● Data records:
--- START ---

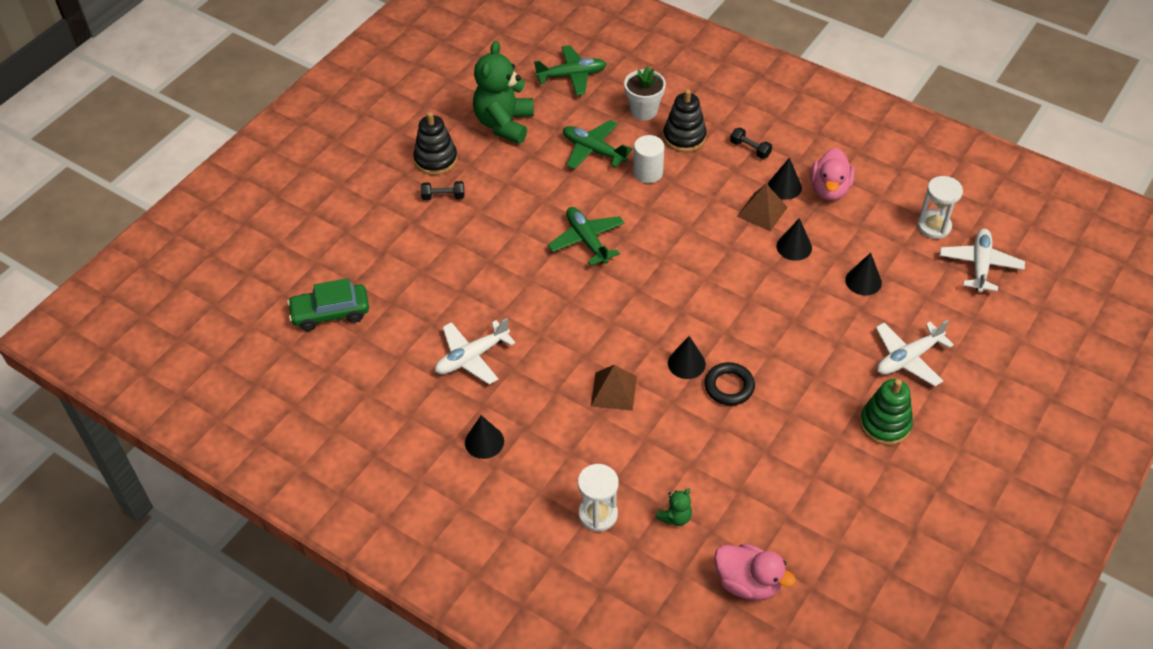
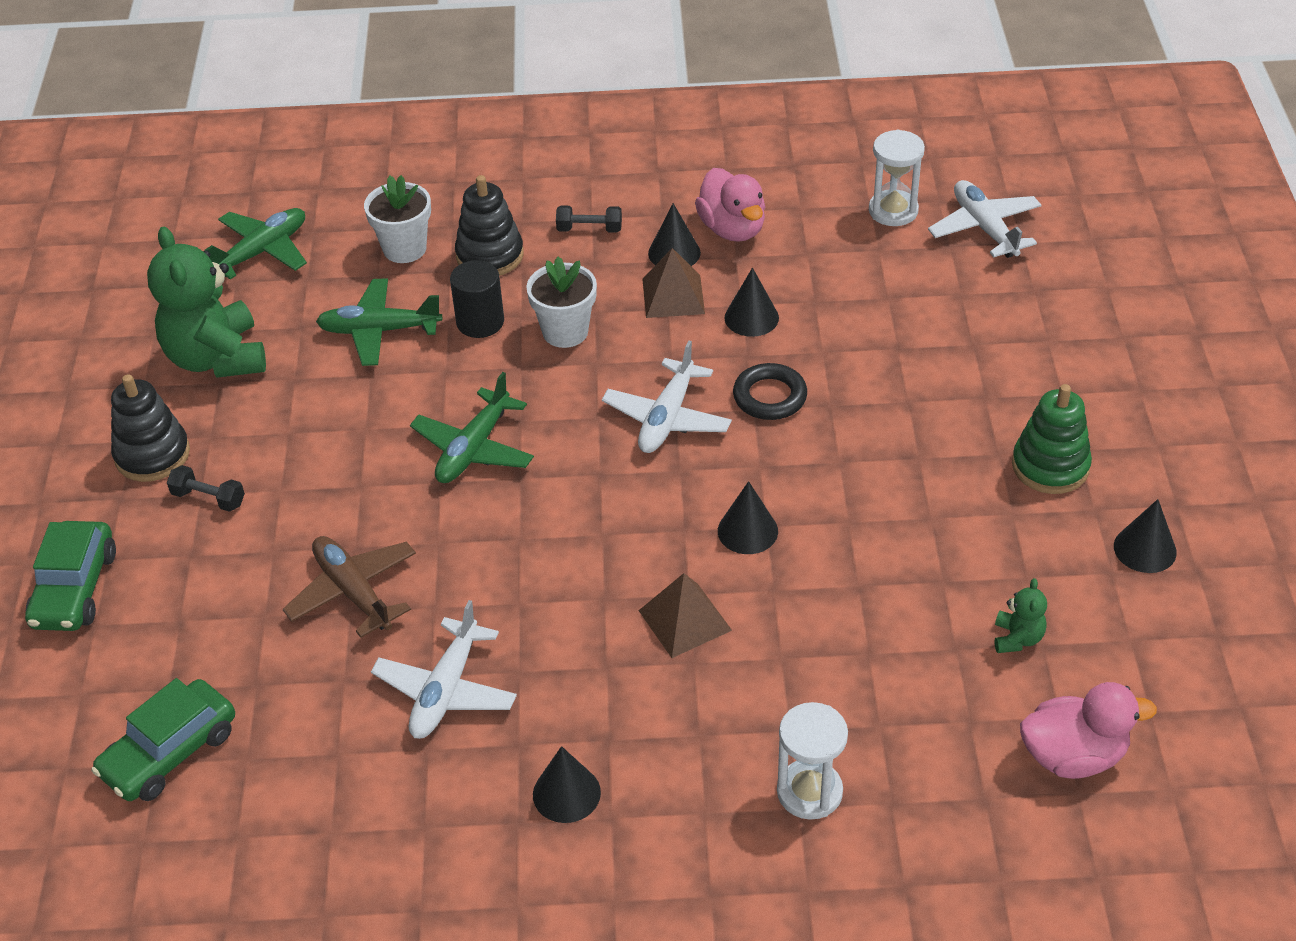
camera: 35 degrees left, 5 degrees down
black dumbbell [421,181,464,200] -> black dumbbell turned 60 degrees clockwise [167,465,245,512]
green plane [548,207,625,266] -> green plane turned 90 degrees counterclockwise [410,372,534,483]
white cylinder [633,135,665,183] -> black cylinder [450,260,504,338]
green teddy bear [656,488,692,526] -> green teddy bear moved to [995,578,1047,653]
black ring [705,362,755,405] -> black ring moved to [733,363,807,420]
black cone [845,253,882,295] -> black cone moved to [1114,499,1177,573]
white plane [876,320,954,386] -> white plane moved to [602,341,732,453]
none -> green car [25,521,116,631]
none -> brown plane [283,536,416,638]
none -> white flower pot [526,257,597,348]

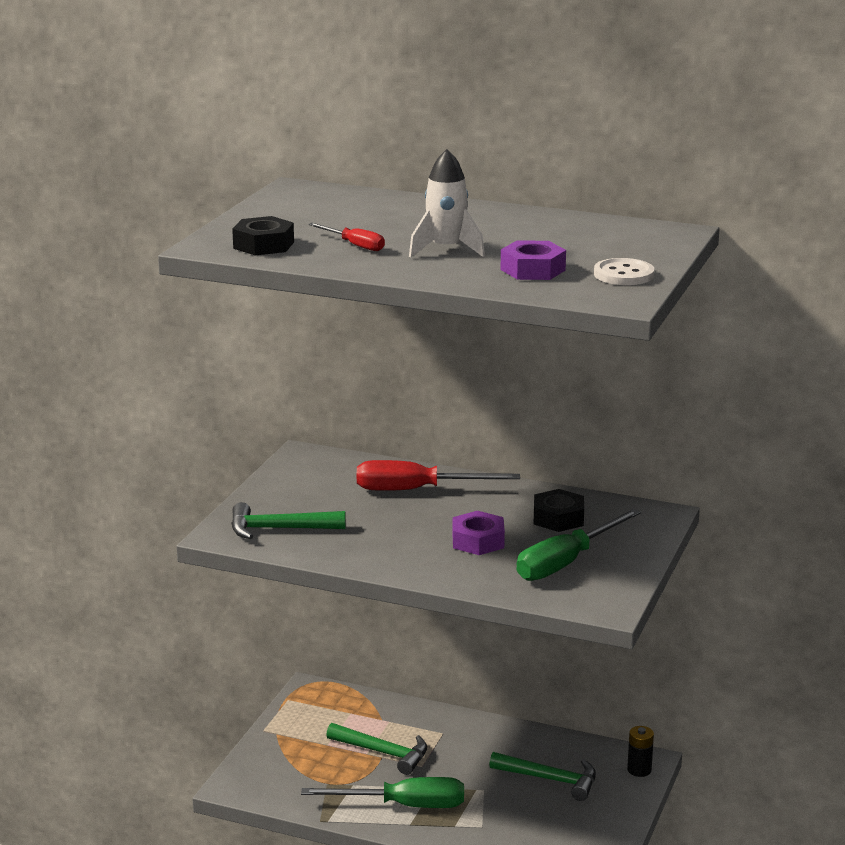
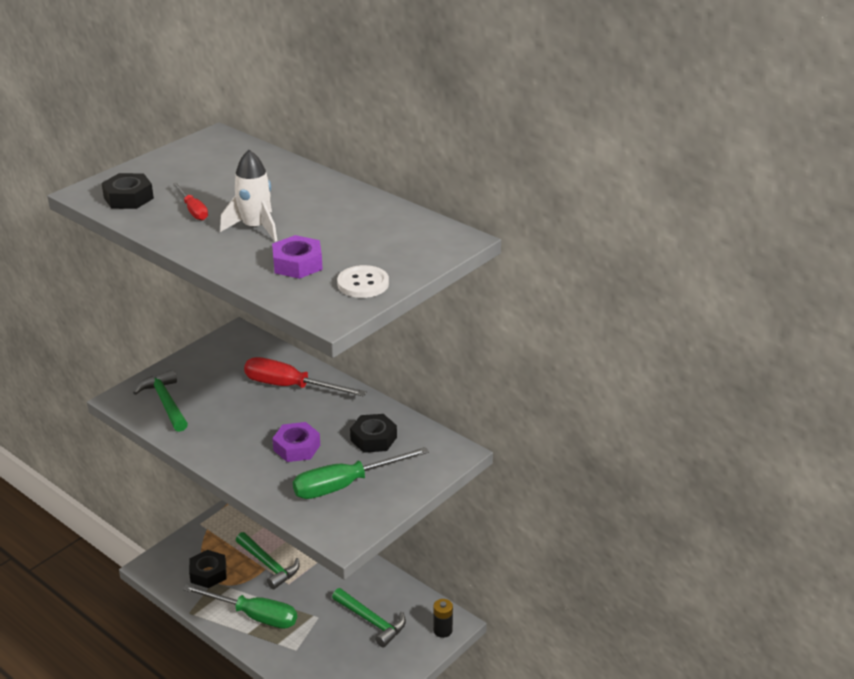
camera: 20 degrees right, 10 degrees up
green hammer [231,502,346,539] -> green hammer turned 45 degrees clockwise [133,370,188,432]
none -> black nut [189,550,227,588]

--- END ---

● What the task requires: Copy out exactly the lines from the one containing "camera: 20 degrees right, 10 degrees up" through the last line above, keeping both end lines.

● Answer box:
camera: 20 degrees right, 10 degrees up
green hammer [231,502,346,539] -> green hammer turned 45 degrees clockwise [133,370,188,432]
none -> black nut [189,550,227,588]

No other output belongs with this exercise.